> WHAT TO WORK ON
Only the last stretch of the records is wanted: restate word for word the line with "D102: schottky 1N5817" and every line after it.

> Items from a data source
* * * * *

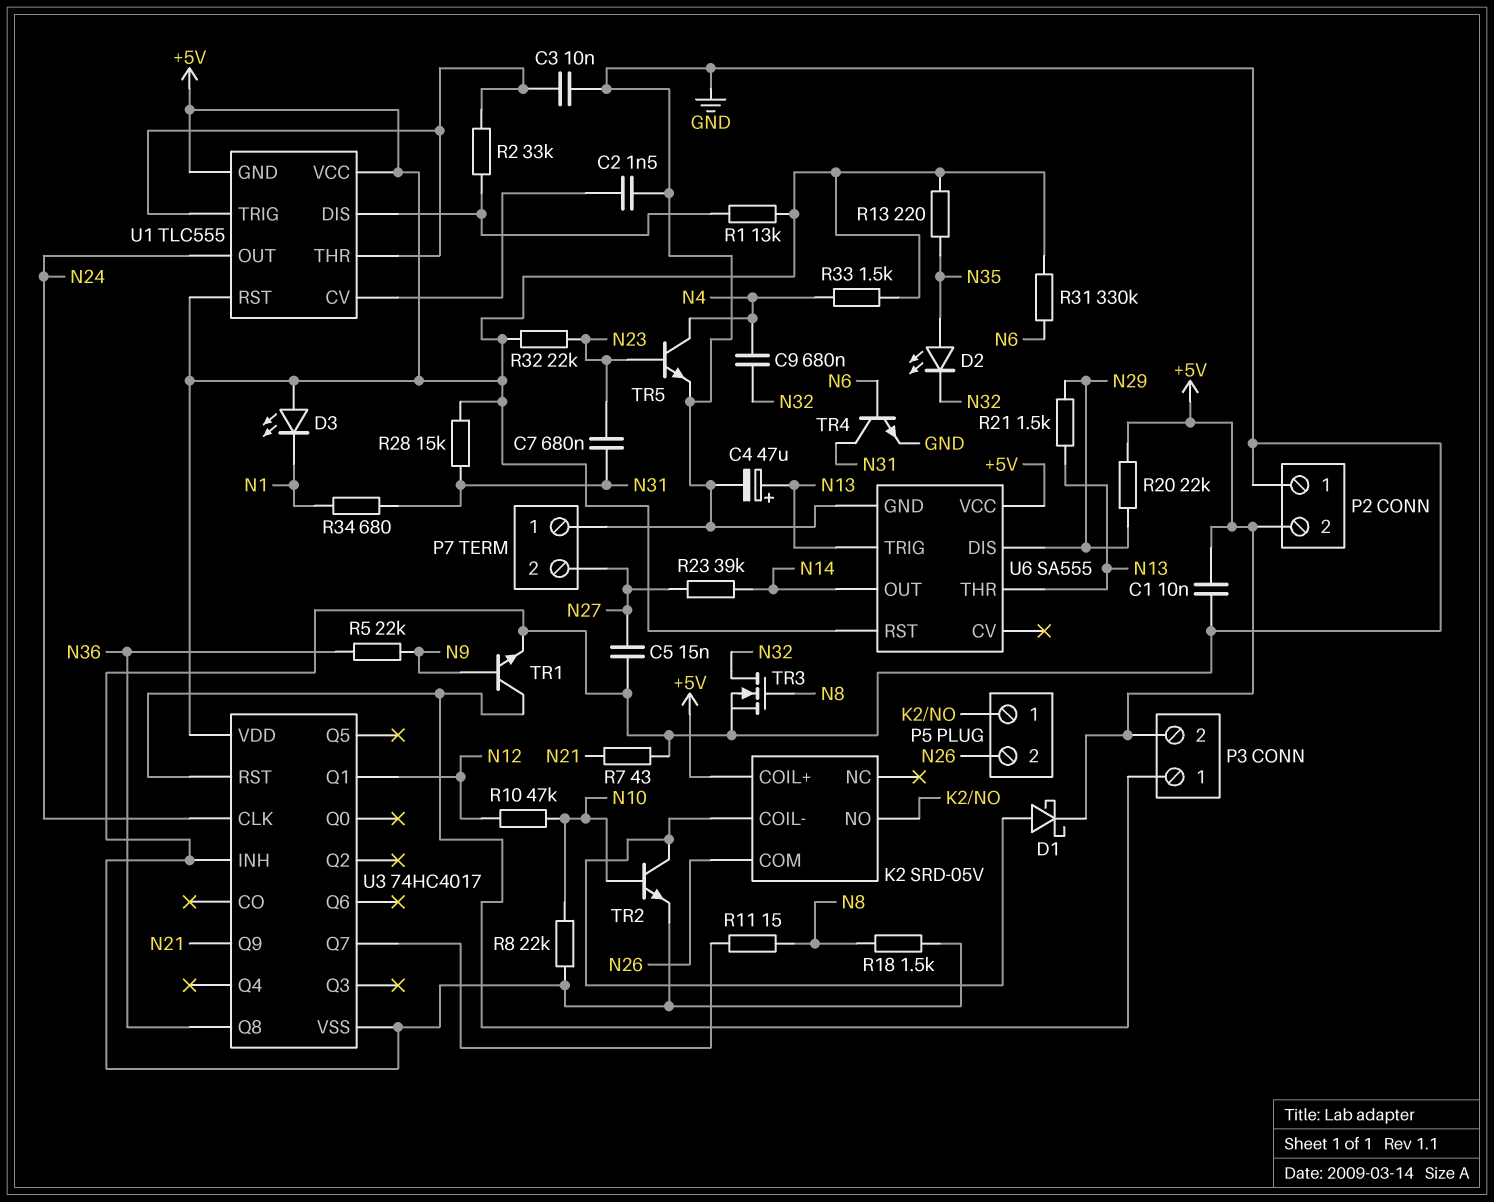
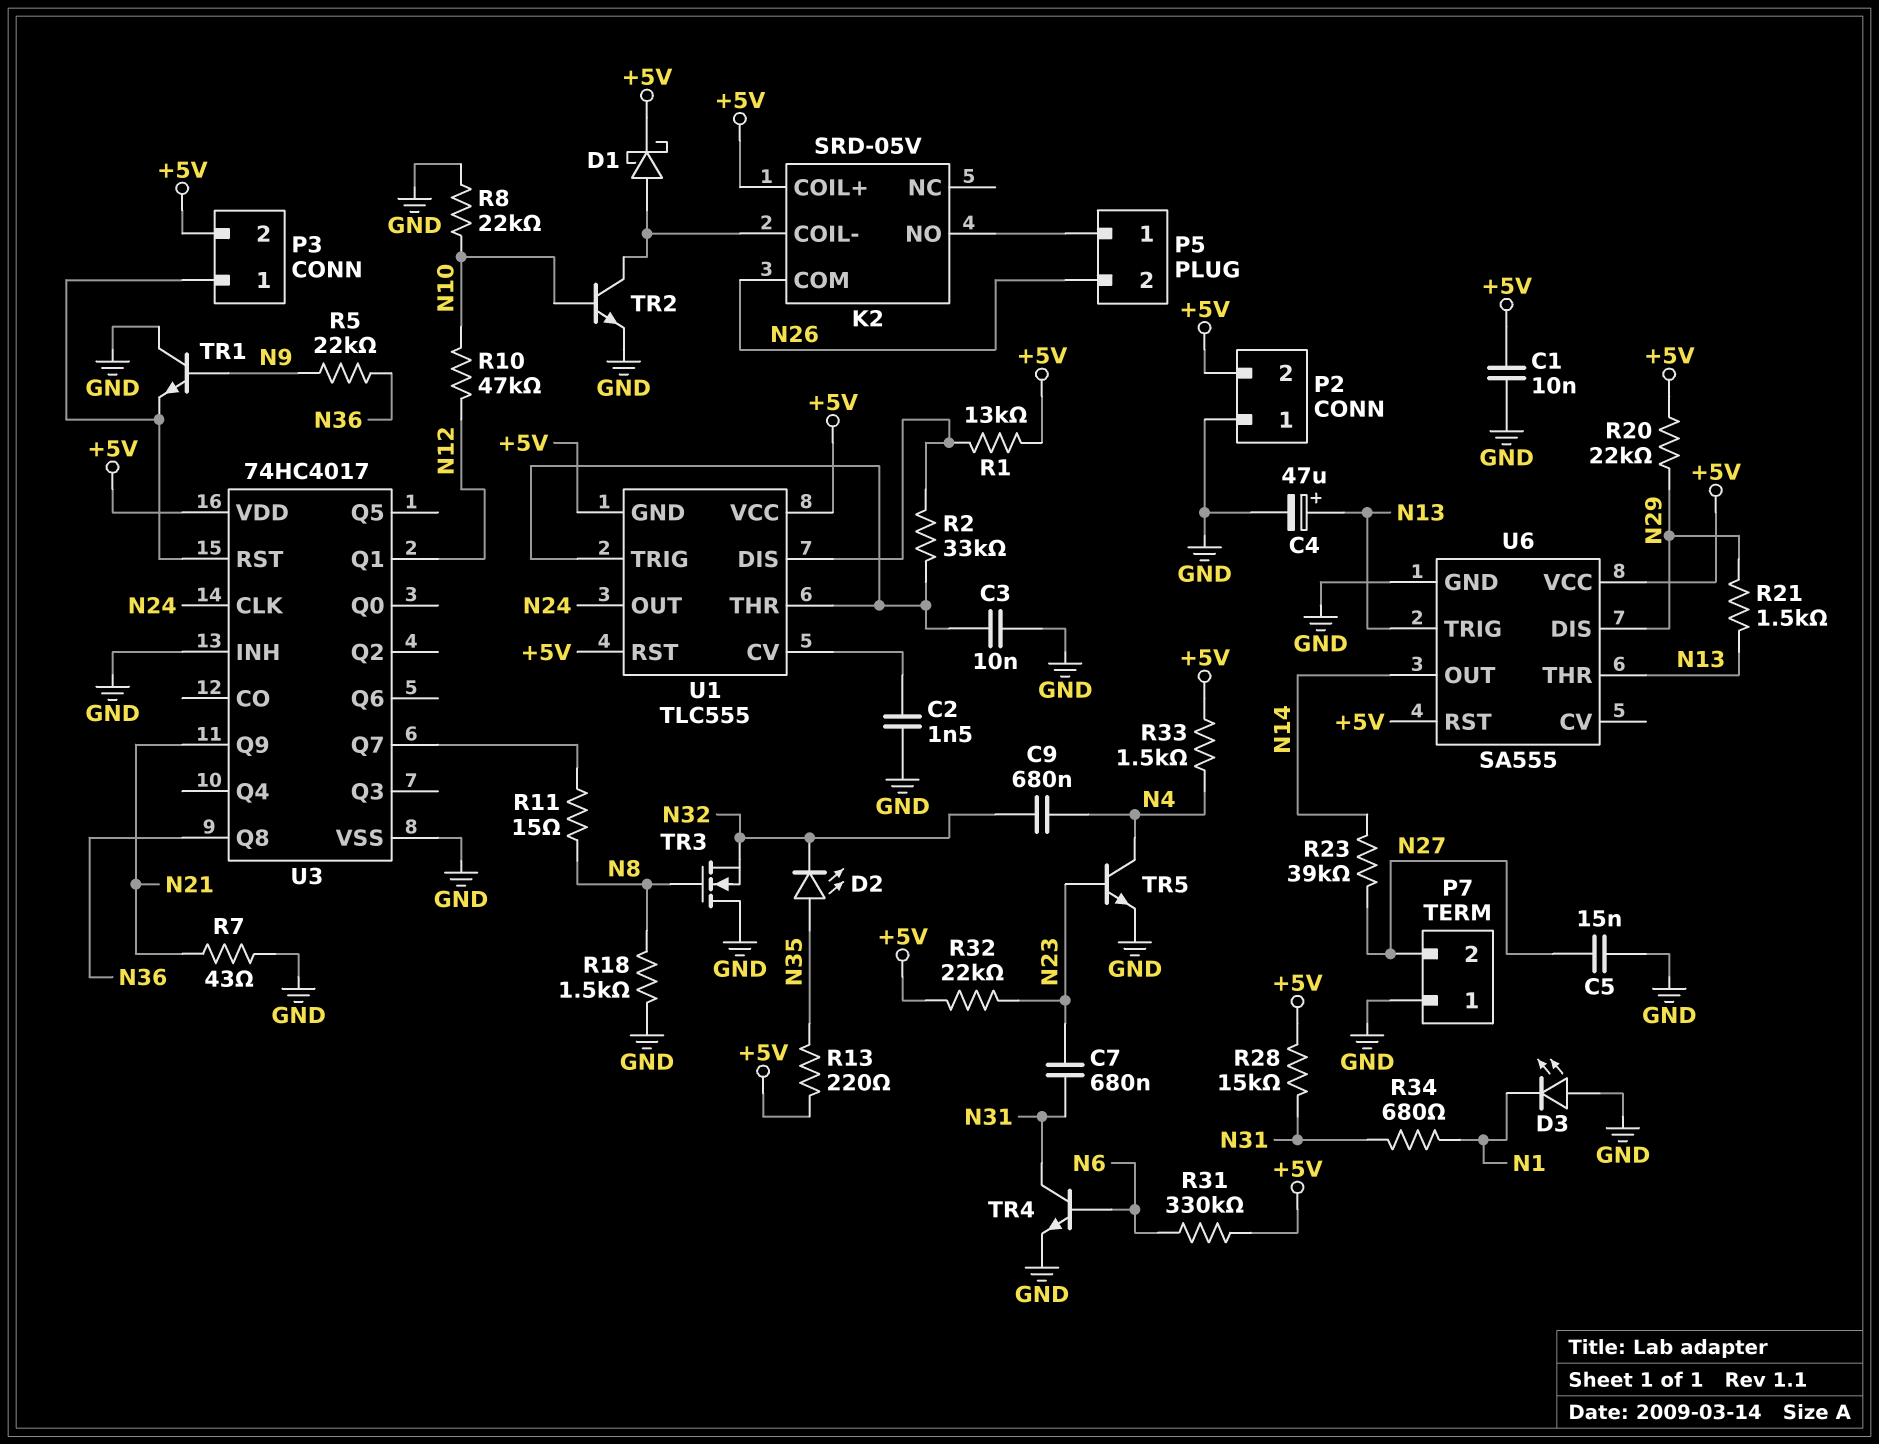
D3: LED (A +5V, K N1) -> LED (A GND, K N1)
TR1: NPN (B N9, C P3/1, E GND) -> NPN (B N9, C GND, E P3/1)
TR3: NMOS (G N8, D N32, S GND) -> NMOS (G N8, D GND, S N32)

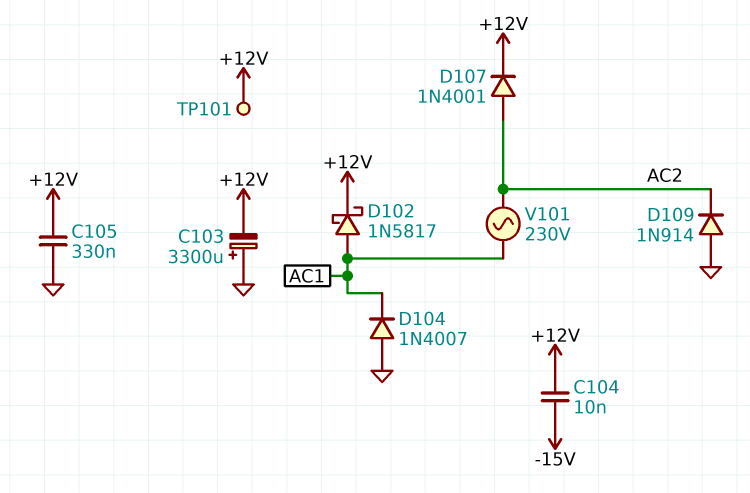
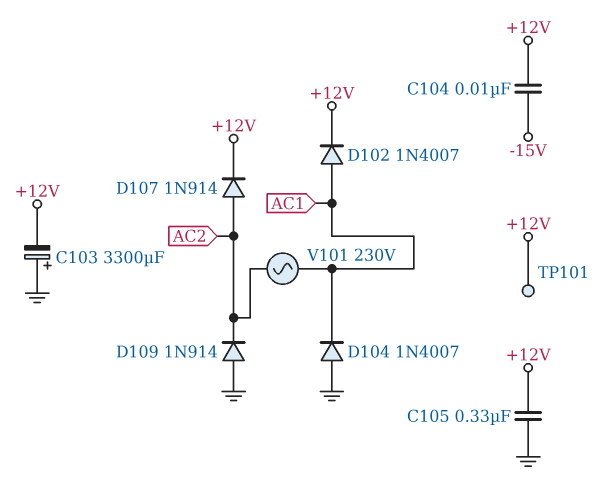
D102: schottky 1N5817 (A AC1, K +12V) -> diode 1N4007 (A AC1, K +12V)
D107: diode 1N4001 (A AC2, K +12V) -> diode 1N914 (A AC2, K +12V)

* * * * *

> ANSWER BOX
D102: schottky 1N5817 (A AC1, K +12V) -> diode 1N4007 (A AC1, K +12V)
D107: diode 1N4001 (A AC2, K +12V) -> diode 1N914 (A AC2, K +12V)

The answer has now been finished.